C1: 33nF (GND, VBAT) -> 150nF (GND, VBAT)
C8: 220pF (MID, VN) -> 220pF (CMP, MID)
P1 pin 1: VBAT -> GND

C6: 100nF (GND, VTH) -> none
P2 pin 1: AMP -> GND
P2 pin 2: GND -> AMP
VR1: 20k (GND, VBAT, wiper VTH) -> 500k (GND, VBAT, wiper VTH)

•••••

> _WHAT THIS TASK INVOLVES_: Look back at the records above. Repeat all of them exactly.

> _SOLUTION FOR THIS PROBLEM_:
C1: 33nF (GND, VBAT) -> 150nF (GND, VBAT)
C8: 220pF (MID, VN) -> 220pF (CMP, MID)
P1 pin 1: VBAT -> GND

C6: 100nF (GND, VTH) -> none
P2 pin 1: AMP -> GND
P2 pin 2: GND -> AMP
VR1: 20k (GND, VBAT, wiper VTH) -> 500k (GND, VBAT, wiper VTH)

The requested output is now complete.